--- START ---

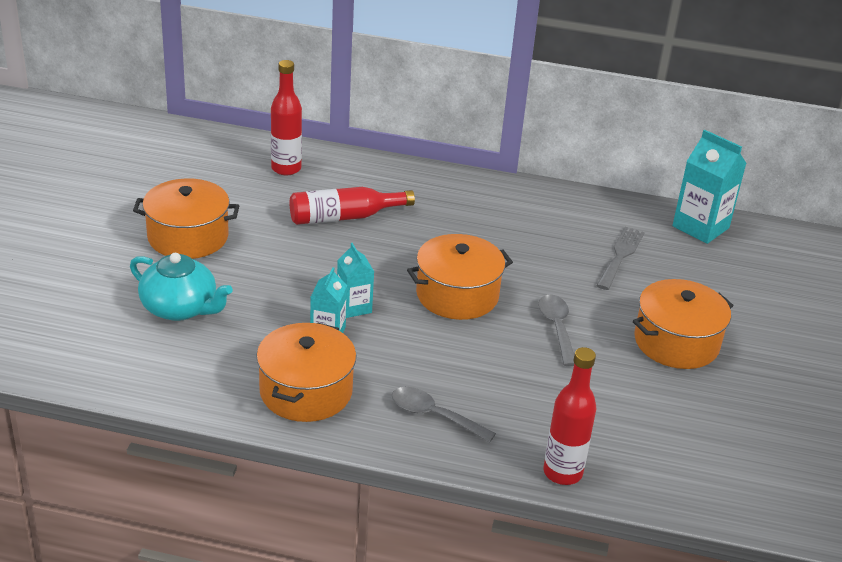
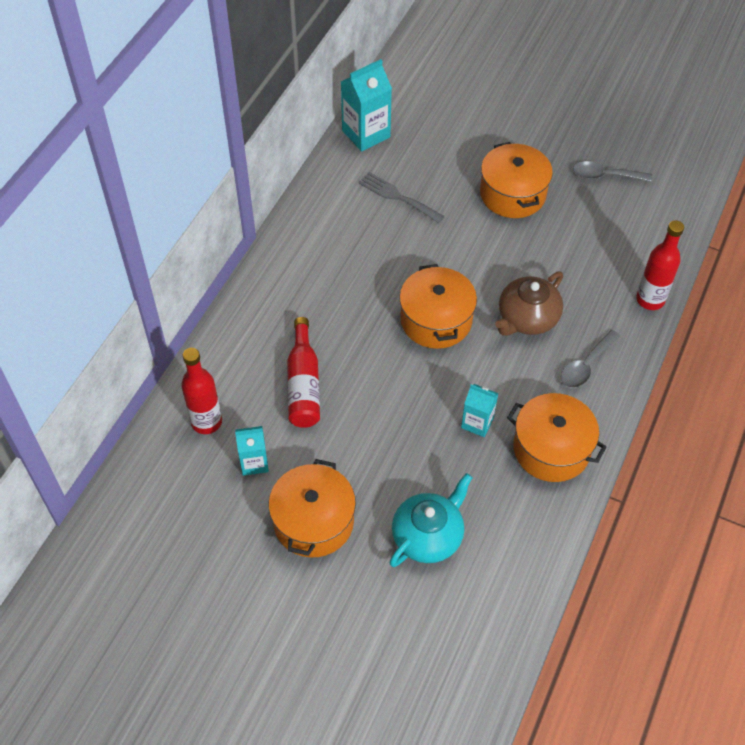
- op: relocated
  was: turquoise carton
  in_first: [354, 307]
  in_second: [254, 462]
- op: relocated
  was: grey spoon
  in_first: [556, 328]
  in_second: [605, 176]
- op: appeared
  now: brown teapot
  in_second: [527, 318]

--- END ---
--- START ---

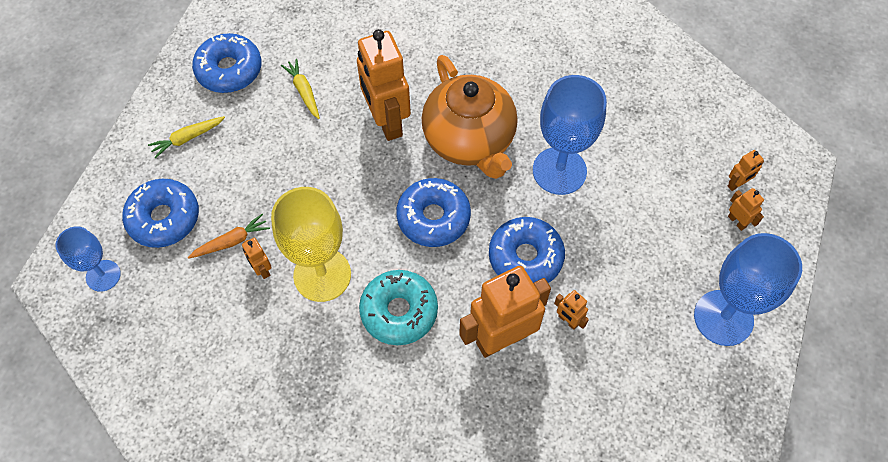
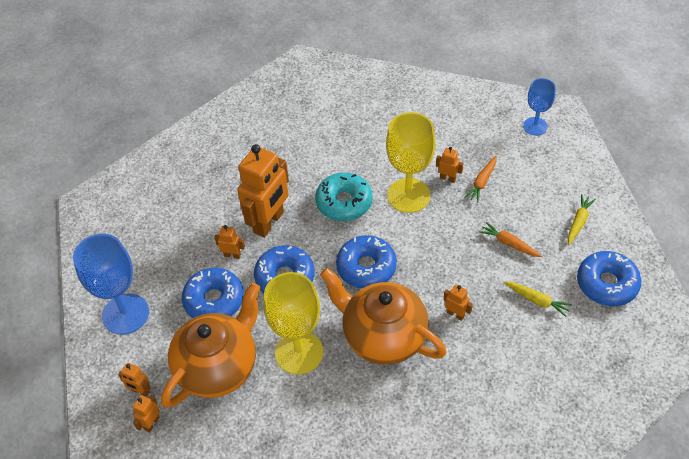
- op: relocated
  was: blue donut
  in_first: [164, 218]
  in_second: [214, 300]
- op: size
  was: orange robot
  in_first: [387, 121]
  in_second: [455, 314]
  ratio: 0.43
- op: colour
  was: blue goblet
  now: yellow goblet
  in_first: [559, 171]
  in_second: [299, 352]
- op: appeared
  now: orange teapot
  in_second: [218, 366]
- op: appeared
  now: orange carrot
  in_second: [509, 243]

--- END ---

**What the task asks**
Copy out each line of the data above, exactly, if it lies between the line holding "ratio: 0.43" and the line holding "in_second: [509, 243]", inclusive; copy no other line.

**Solution to the problem**
  ratio: 0.43
- op: colour
  was: blue goblet
  now: yellow goblet
  in_first: [559, 171]
  in_second: [299, 352]
- op: appeared
  now: orange teapot
  in_second: [218, 366]
- op: appeared
  now: orange carrot
  in_second: [509, 243]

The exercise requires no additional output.